• **Given request**
Turn every line of the records into a JSON list of strings, one string per line, skipping blank lines. Leave out the picture lines.

Dataset records
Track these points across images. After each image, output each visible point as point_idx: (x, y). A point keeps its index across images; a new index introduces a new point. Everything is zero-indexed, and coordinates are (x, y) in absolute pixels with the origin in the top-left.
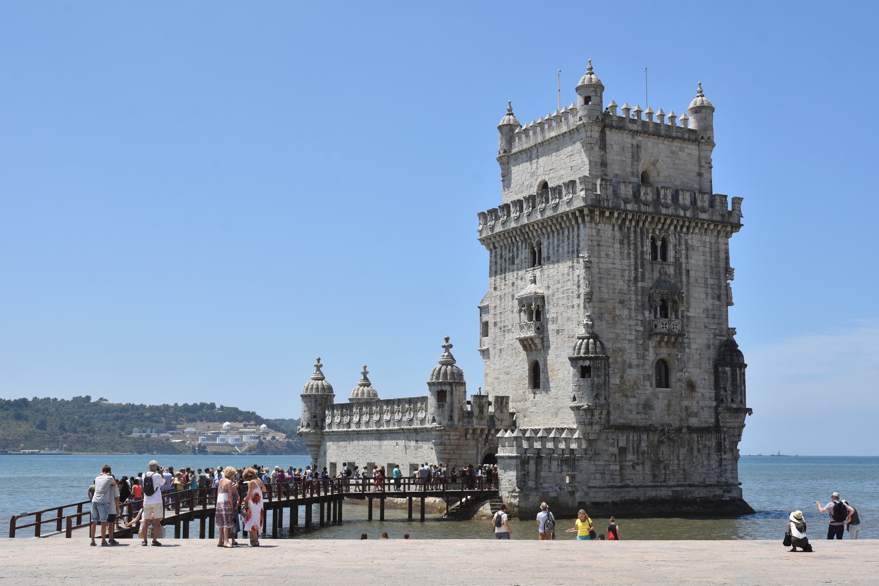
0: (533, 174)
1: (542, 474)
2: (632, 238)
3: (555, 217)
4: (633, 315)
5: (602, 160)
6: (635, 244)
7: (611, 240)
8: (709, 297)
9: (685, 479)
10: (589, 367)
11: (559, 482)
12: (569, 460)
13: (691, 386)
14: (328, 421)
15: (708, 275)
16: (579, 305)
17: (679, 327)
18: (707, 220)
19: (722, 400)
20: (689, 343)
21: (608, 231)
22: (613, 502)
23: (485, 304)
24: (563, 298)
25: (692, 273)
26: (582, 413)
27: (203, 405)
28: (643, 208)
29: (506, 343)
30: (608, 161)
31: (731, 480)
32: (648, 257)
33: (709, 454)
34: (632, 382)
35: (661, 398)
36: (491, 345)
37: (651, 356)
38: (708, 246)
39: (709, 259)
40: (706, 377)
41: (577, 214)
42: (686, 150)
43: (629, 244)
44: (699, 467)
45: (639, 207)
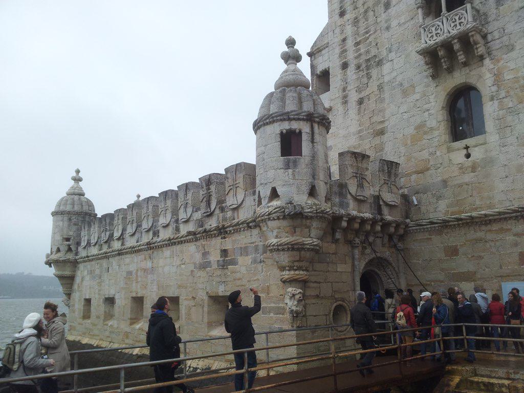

• **Solution to the exercise**
[
  "Track these points across images. After each image, output each visible point as point_idx: (x, y). A point keeps its index across images; a new index introduces a new point. Everything is zero-indexed, and coordinates are (x, y) in absolute pixels with the origin in the top-left.",
  "0: (533, 174)",
  "1: (542, 474)",
  "2: (632, 238)",
  "3: (555, 217)",
  "4: (633, 315)",
  "5: (602, 160)",
  "6: (635, 244)",
  "7: (611, 240)",
  "8: (709, 297)",
  "9: (685, 479)",
  "10: (589, 367)",
  "11: (559, 482)",
  "12: (569, 460)",
  "13: (691, 386)",
  "14: (328, 421)",
  "15: (708, 275)",
  "16: (579, 305)",
  "17: (679, 327)",
  "18: (707, 220)",
  "19: (722, 400)",
  "20: (689, 343)",
  "21: (608, 231)",
  "22: (613, 502)",
  "23: (485, 304)",
  "24: (563, 298)",
  "25: (692, 273)",
  "26: (582, 413)",
  "27: (203, 405)",
  "28: (643, 208)",
  "29: (506, 343)",
  "30: (608, 161)",
  "31: (731, 480)",
  "32: (648, 257)",
  "33: (709, 454)",
  "34: (632, 382)",
  "35: (661, 398)",
  "36: (491, 345)",
  "37: (651, 356)",
  "38: (708, 246)",
  "39: (709, 259)",
  "40: (706, 377)",
  "41: (577, 214)",
  "42: (686, 150)",
  "43: (629, 244)",
  "44: (699, 467)",
  "45: (639, 207)"
]